### Given records

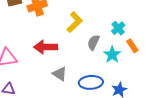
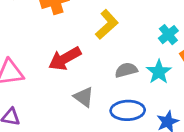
gray semicircle: (93, 42) -> (126, 70), moved, turned 49
red arrow: (46, 47) -> (65, 59), turned -30

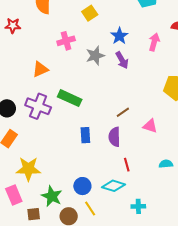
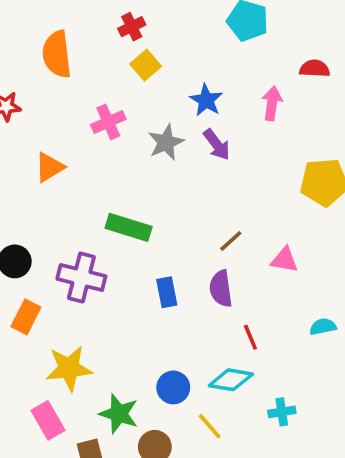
orange triangle: (40, 69) -> (50, 167), moved
purple cross: (38, 106) -> (81, 277), moved
yellow line: (90, 209) -> (210, 426), moved

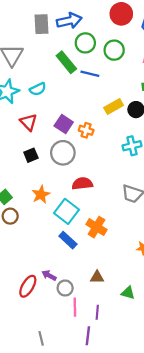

######

Repeat the entries exactly, without pictures.

» **Solution**:
gray semicircle: (93, 42) -> (126, 70), moved, turned 49
red arrow: (46, 47) -> (65, 59), turned -30

orange triangle: (40, 69) -> (50, 167), moved
purple cross: (38, 106) -> (81, 277), moved
yellow line: (90, 209) -> (210, 426), moved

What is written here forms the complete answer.